Exercise goal:
Begin at the first line below and copy each line exactly, ending with the line where "C5: 2.2uF (plus" appears.
------------------------------------------------------------------------
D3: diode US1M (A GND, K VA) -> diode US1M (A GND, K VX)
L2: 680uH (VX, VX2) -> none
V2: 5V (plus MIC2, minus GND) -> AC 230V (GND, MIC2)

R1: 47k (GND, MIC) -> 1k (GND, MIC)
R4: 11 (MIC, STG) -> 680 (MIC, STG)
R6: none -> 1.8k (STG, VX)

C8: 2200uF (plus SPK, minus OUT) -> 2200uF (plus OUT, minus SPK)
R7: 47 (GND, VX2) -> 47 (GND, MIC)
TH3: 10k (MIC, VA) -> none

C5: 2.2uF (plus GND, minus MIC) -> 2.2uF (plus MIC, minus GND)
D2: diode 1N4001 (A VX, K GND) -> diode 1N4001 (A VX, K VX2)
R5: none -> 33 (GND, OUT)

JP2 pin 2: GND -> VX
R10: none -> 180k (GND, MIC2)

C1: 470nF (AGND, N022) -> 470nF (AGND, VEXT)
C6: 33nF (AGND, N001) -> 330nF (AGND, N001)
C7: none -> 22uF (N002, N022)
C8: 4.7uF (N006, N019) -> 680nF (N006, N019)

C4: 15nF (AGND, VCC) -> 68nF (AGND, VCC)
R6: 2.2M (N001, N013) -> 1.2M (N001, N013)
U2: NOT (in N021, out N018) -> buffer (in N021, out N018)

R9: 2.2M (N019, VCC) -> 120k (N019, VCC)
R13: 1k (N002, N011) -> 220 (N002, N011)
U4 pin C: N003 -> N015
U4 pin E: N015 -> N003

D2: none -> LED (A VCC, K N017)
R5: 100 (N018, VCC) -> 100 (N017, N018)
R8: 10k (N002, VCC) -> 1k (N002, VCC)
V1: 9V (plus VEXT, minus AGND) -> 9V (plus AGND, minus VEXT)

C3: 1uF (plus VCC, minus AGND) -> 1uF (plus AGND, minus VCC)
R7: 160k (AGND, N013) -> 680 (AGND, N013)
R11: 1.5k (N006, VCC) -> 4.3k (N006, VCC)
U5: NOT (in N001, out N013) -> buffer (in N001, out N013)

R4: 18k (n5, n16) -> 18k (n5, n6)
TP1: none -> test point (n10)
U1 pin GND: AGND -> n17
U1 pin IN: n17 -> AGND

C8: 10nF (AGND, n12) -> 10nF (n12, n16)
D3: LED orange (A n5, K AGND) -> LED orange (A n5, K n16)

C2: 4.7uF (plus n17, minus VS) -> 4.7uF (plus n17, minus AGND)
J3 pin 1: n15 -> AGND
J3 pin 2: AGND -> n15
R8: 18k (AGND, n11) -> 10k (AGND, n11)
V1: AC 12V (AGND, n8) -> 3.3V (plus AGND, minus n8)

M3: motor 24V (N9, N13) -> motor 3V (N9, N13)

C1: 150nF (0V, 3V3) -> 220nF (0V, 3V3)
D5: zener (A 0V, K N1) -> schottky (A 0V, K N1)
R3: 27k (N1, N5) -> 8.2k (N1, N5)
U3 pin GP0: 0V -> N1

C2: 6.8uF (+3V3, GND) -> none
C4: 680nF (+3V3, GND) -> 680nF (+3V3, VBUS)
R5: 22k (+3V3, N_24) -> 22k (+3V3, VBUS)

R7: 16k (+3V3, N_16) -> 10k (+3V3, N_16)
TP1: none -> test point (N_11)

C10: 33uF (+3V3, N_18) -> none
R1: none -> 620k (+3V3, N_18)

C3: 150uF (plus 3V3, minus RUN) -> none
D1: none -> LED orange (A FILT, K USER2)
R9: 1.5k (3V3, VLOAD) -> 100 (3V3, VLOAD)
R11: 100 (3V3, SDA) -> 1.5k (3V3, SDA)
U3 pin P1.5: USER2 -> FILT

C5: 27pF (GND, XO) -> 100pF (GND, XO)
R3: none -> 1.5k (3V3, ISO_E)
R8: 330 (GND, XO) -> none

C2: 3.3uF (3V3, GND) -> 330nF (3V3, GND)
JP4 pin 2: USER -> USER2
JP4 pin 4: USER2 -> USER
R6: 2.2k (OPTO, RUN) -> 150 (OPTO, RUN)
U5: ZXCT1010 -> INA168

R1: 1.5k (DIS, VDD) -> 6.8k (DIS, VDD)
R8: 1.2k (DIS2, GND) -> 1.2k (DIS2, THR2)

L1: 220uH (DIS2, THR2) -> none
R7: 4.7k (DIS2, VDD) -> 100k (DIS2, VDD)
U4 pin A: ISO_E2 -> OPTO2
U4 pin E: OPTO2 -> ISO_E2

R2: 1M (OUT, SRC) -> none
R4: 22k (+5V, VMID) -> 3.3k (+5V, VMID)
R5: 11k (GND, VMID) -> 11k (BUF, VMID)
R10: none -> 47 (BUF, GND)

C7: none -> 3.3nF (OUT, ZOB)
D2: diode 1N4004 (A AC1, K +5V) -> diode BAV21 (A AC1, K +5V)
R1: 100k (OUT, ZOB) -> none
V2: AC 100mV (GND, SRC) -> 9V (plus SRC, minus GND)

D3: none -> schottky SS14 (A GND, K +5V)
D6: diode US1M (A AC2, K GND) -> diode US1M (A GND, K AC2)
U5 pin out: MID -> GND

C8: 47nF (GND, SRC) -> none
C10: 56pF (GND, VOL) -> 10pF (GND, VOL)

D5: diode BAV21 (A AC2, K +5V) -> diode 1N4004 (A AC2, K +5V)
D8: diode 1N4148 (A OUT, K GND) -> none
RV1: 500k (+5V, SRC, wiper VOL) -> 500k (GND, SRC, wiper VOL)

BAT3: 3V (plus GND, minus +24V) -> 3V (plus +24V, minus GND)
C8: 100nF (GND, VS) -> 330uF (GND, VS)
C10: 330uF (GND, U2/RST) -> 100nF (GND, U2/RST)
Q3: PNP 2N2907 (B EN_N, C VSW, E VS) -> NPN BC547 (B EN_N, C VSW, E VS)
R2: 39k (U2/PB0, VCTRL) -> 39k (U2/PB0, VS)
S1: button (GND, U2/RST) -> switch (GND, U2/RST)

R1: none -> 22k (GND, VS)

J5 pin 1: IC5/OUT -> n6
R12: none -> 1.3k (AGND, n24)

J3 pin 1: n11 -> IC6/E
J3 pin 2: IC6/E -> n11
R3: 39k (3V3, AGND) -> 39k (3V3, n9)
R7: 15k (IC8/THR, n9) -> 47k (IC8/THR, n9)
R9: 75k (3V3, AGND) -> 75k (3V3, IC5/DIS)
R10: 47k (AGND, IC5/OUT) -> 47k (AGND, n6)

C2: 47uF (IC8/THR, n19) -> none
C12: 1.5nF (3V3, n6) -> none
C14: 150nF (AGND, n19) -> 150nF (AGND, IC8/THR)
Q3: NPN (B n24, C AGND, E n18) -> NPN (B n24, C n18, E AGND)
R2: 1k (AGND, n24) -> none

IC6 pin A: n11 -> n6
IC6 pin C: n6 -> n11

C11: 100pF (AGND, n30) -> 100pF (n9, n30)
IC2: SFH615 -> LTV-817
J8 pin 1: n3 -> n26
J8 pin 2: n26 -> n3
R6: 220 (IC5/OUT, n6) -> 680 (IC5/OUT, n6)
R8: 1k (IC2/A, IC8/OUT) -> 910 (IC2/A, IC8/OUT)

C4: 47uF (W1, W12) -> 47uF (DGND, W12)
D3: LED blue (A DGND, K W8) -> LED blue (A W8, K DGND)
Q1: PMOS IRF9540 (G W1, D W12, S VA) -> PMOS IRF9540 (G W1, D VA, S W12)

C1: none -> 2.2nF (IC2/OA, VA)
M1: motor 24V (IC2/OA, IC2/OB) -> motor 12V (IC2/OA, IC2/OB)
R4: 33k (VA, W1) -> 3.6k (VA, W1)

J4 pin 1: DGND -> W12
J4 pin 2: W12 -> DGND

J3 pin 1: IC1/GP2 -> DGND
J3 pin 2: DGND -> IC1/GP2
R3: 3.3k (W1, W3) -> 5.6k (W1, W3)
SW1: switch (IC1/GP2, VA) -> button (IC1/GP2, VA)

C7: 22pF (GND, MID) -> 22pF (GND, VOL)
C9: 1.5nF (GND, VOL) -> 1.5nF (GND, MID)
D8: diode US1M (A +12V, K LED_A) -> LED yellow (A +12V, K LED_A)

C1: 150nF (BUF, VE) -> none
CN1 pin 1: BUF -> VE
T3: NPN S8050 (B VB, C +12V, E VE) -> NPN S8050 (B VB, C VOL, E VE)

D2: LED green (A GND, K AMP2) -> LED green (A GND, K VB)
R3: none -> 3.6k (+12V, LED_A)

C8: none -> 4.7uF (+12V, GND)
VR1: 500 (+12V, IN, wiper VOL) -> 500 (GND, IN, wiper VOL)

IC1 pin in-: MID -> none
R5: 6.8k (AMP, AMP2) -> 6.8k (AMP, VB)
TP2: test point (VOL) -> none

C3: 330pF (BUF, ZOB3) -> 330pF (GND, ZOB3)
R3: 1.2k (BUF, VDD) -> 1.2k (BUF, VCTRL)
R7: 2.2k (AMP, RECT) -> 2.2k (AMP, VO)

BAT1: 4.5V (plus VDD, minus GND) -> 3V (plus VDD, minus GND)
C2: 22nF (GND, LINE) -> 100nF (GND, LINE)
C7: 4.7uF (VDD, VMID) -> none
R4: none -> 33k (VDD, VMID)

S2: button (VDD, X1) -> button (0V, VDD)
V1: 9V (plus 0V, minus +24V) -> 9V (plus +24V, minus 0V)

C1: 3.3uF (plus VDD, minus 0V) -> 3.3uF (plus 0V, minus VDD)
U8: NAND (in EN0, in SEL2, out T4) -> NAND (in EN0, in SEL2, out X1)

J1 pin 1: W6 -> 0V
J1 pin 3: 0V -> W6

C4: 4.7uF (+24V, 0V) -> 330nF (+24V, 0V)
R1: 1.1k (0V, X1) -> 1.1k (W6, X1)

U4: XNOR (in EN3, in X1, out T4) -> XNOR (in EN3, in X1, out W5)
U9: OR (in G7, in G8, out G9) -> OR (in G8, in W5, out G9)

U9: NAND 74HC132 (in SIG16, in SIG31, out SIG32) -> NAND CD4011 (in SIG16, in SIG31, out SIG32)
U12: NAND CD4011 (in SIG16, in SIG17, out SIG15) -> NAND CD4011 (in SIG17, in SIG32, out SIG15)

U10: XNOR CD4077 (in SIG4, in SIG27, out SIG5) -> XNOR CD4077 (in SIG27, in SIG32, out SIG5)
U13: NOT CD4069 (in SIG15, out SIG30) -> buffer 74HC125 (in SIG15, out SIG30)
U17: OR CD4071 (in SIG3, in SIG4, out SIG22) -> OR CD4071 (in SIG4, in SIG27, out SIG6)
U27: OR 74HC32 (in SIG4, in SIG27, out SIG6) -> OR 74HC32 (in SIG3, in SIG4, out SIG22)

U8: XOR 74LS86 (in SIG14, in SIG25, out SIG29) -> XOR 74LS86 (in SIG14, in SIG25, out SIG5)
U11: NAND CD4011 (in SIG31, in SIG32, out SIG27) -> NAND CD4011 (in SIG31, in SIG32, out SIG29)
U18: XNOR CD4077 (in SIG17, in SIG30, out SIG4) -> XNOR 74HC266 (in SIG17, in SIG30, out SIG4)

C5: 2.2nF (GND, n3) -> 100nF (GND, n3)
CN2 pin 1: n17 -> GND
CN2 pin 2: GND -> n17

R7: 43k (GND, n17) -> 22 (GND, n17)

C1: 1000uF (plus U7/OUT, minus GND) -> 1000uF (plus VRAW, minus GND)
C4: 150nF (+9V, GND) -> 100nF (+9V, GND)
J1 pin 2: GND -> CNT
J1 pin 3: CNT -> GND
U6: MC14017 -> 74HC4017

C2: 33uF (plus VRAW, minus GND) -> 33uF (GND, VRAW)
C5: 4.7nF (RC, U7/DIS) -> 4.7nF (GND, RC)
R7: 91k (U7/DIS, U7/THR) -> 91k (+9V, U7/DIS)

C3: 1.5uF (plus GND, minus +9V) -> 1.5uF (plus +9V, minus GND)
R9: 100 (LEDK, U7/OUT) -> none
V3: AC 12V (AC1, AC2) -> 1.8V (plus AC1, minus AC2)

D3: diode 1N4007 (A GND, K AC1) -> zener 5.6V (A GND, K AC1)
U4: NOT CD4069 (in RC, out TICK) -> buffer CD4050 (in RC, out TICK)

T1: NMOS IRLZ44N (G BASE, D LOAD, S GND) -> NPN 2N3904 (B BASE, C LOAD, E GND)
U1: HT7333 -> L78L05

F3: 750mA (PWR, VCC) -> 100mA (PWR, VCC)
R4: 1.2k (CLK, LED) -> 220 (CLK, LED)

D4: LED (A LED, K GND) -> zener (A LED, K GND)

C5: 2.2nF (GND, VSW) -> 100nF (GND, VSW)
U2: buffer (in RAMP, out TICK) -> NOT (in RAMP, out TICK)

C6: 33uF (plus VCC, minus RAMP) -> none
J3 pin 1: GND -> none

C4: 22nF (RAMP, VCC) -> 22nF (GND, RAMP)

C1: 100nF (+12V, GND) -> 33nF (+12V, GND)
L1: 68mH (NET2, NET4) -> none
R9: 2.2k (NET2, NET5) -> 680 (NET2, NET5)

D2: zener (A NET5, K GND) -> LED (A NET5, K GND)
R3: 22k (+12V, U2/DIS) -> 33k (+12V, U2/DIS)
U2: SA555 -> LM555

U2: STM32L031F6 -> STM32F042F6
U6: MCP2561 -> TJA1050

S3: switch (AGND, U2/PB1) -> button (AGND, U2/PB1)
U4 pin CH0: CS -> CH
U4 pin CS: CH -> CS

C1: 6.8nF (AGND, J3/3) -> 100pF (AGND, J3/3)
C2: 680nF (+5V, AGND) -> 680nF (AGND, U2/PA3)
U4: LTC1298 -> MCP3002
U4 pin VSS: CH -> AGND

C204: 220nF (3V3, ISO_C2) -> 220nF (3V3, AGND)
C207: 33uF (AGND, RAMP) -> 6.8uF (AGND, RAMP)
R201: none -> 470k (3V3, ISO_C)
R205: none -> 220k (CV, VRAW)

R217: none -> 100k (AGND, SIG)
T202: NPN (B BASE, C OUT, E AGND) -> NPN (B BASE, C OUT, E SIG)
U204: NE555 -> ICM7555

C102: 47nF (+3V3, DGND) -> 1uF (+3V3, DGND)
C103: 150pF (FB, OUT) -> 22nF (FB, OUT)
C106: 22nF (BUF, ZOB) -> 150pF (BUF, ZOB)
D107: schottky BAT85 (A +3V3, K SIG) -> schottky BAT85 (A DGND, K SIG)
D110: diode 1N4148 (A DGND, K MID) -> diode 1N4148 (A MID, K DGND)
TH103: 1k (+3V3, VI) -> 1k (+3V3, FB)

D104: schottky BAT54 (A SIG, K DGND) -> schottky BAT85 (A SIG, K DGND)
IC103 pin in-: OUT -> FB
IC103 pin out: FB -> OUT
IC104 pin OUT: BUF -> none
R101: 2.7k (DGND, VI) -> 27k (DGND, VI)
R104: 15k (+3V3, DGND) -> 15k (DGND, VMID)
------------------------------------------------------------------------
Reply:
D3: diode US1M (A GND, K VA) -> diode US1M (A GND, K VX)
L2: 680uH (VX, VX2) -> none
V2: 5V (plus MIC2, minus GND) -> AC 230V (GND, MIC2)

R1: 47k (GND, MIC) -> 1k (GND, MIC)
R4: 11 (MIC, STG) -> 680 (MIC, STG)
R6: none -> 1.8k (STG, VX)

C8: 2200uF (plus SPK, minus OUT) -> 2200uF (plus OUT, minus SPK)
R7: 47 (GND, VX2) -> 47 (GND, MIC)
TH3: 10k (MIC, VA) -> none

C5: 2.2uF (plus GND, minus MIC) -> 2.2uF (plus MIC, minus GND)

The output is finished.